Data items:

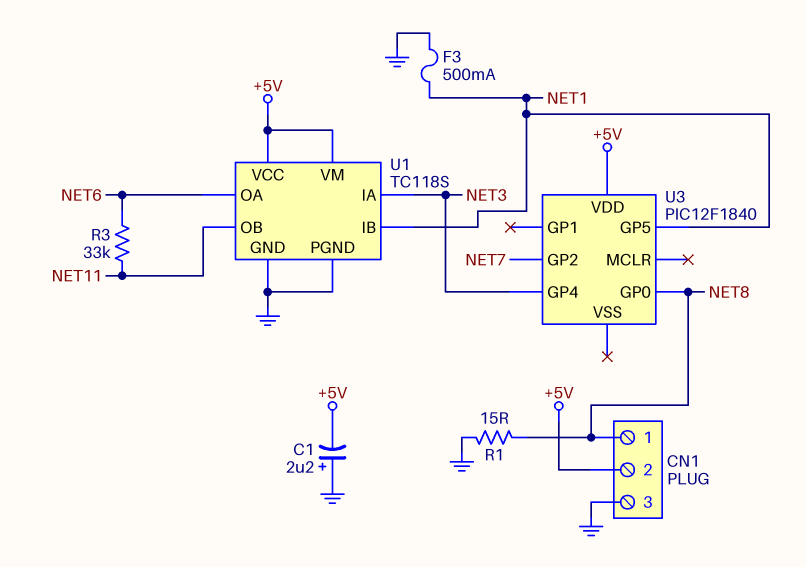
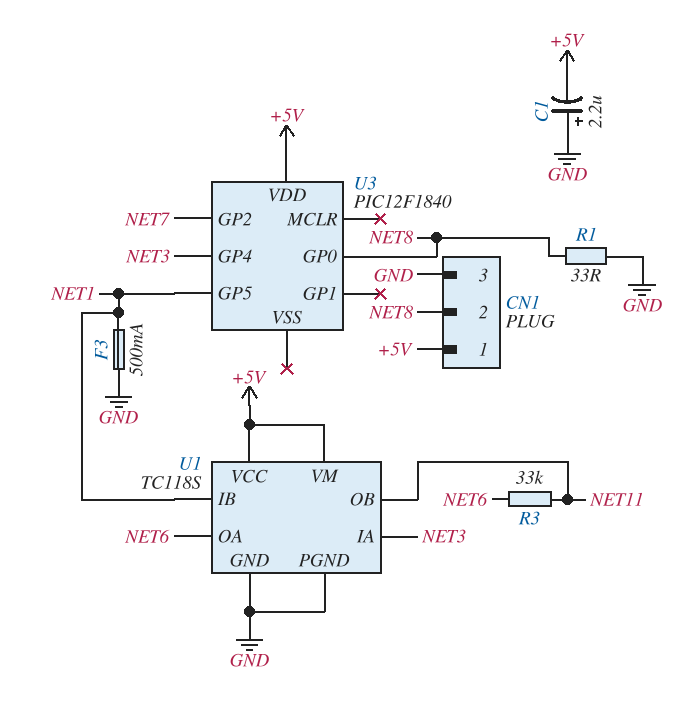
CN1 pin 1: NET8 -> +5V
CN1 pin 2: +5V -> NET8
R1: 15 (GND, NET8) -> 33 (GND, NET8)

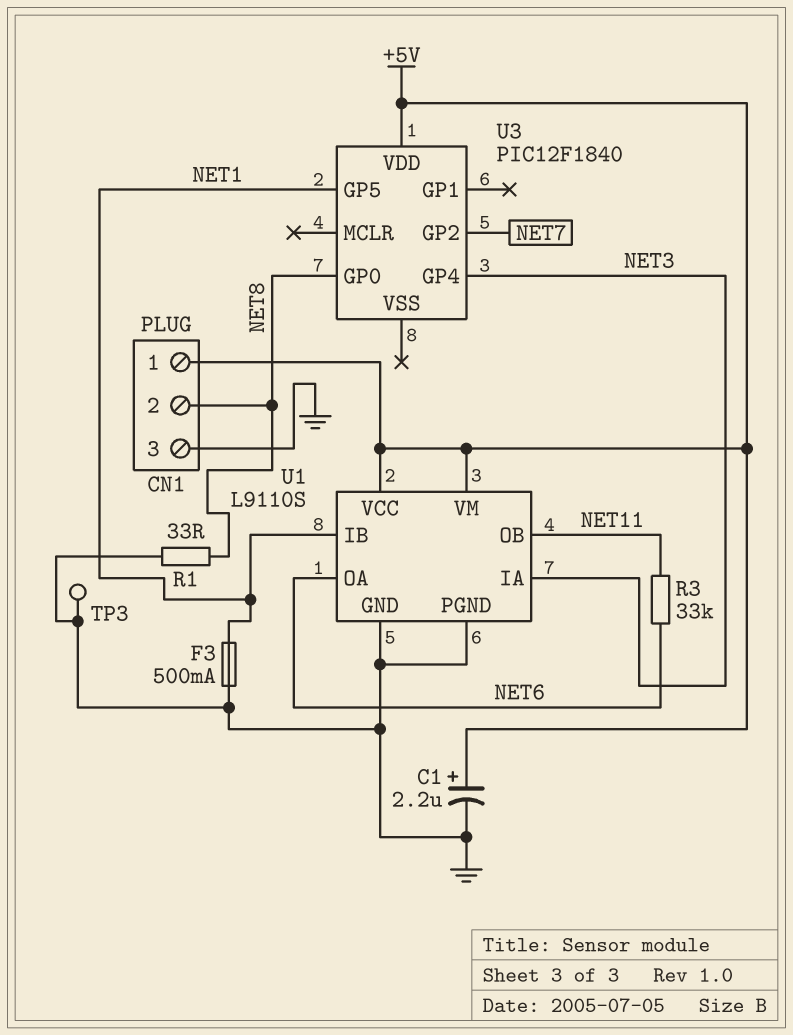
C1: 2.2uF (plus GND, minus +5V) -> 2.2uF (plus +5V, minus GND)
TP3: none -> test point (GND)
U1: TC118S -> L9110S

### TASK GOAL
Before duplicating the entries above, strip out the pictures and keep the rest exact.

### WRITTEN SOLUTION
CN1 pin 1: NET8 -> +5V
CN1 pin 2: +5V -> NET8
R1: 15 (GND, NET8) -> 33 (GND, NET8)

C1: 2.2uF (plus GND, minus +5V) -> 2.2uF (plus +5V, minus GND)
TP3: none -> test point (GND)
U1: TC118S -> L9110S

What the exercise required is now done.